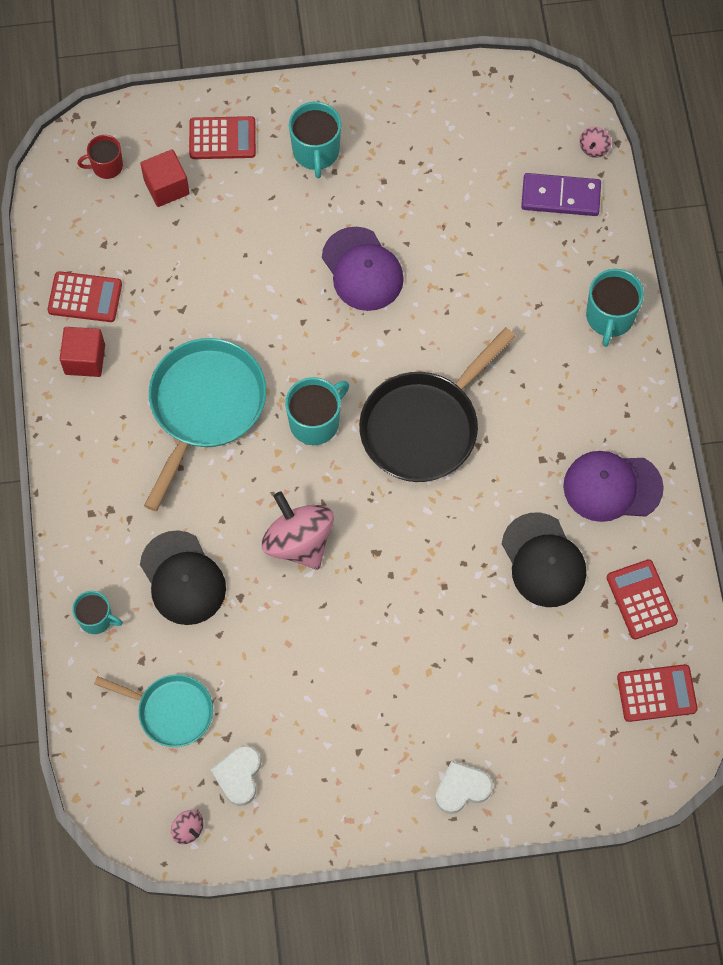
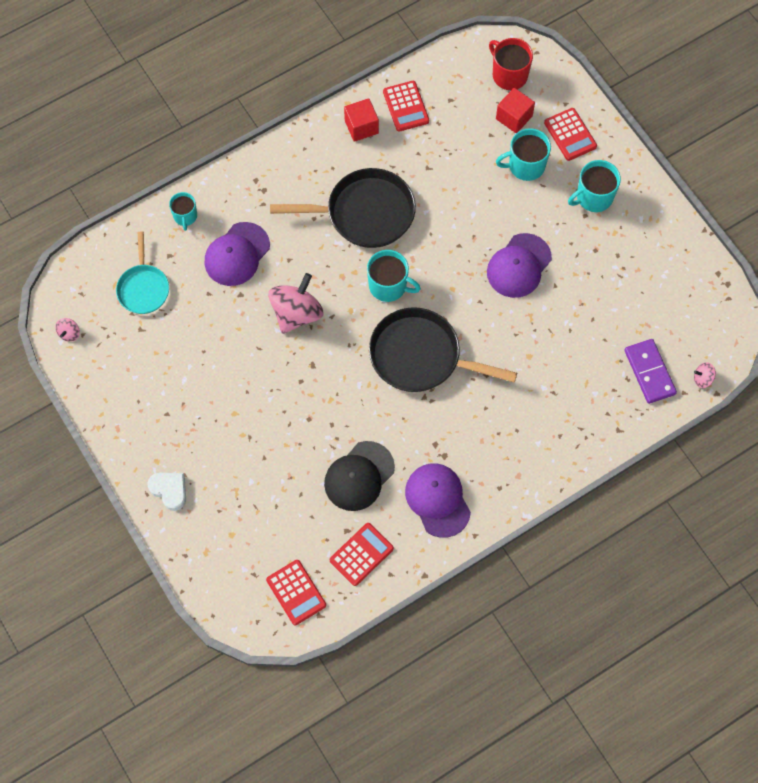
camera: 65 degrees right, 0 degrees up
(106, 166) = (509, 75): red mug -> red mug, size x1.54
(182, 578) = (237, 254): black cap -> purple cap
(205, 406) = (365, 213): turquoise pan -> black pan
(238, 776) = (118, 348): white heart -> none
(609, 317) = (570, 445): turquoise mug -> turquoise mug (525, 165)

- - -

_ASSIGNMENT_. Every line above should be output exactly, except for the pictures.

_PROBLEM SOLUTION_.
camera: 65 degrees right, 0 degrees up
(106, 166) = (509, 75): red mug -> red mug, size x1.54
(182, 578) = (237, 254): black cap -> purple cap
(205, 406) = (365, 213): turquoise pan -> black pan
(238, 776) = (118, 348): white heart -> none
(609, 317) = (570, 445): turquoise mug -> turquoise mug (525, 165)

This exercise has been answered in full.